* _Exercise aim_: Your copy should match the listing word for word, apart from the pictures, which are left out.

[Opening Stored data section]

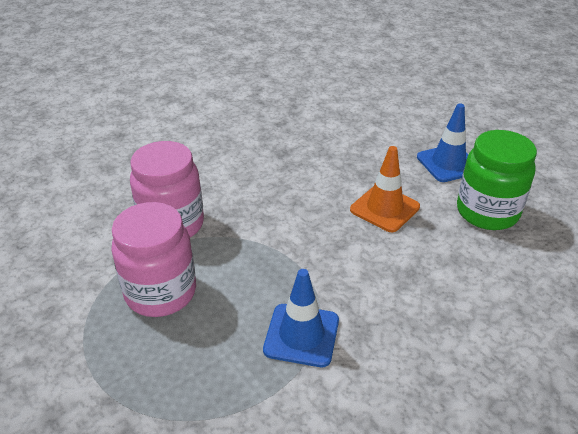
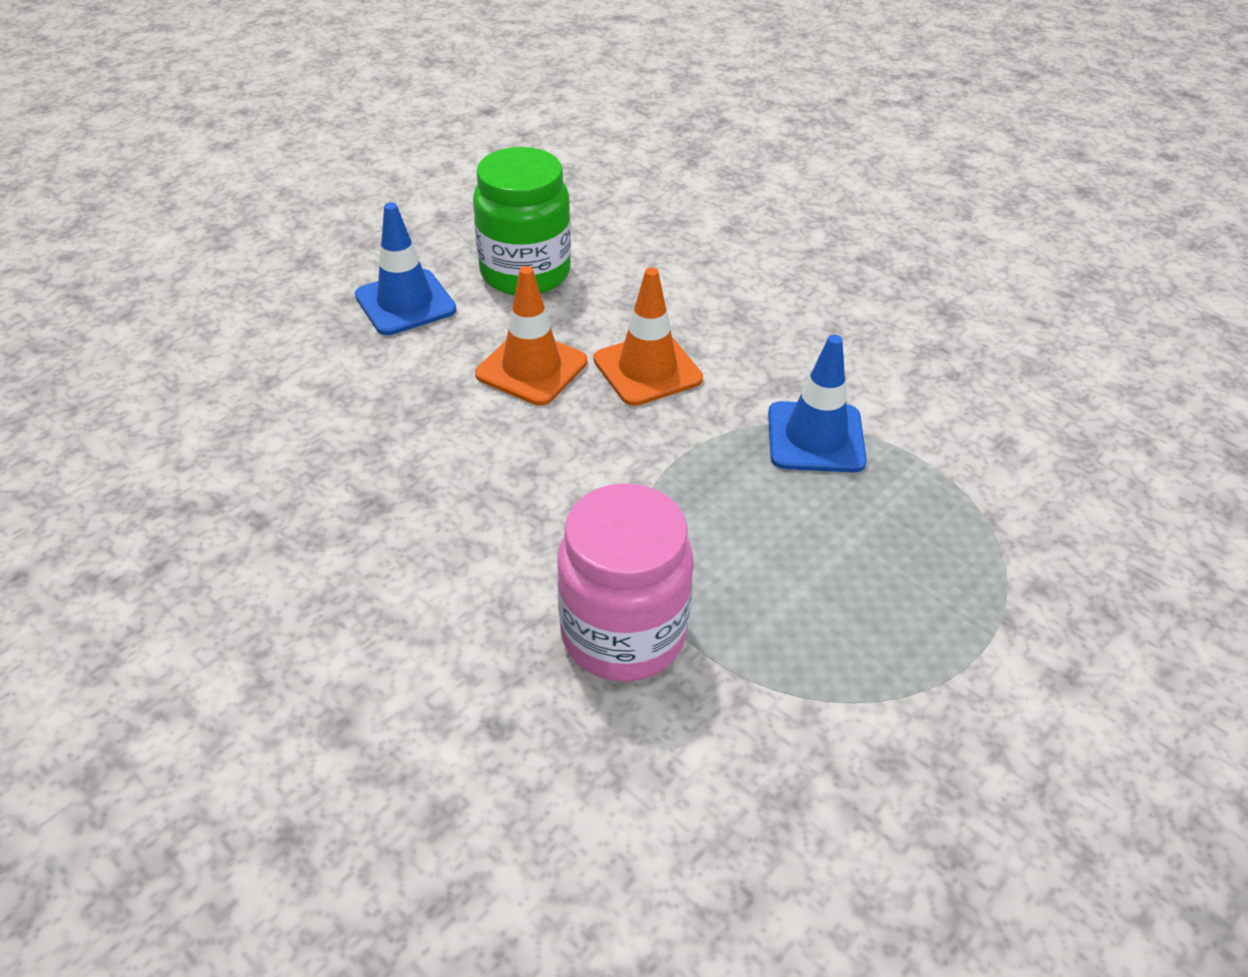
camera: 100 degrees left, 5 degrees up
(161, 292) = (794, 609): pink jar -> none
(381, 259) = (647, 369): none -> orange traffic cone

[Closing Stored data section]

* _Your response_:
camera: 100 degrees left, 5 degrees up
(161, 292) = (794, 609): pink jar -> none
(381, 259) = (647, 369): none -> orange traffic cone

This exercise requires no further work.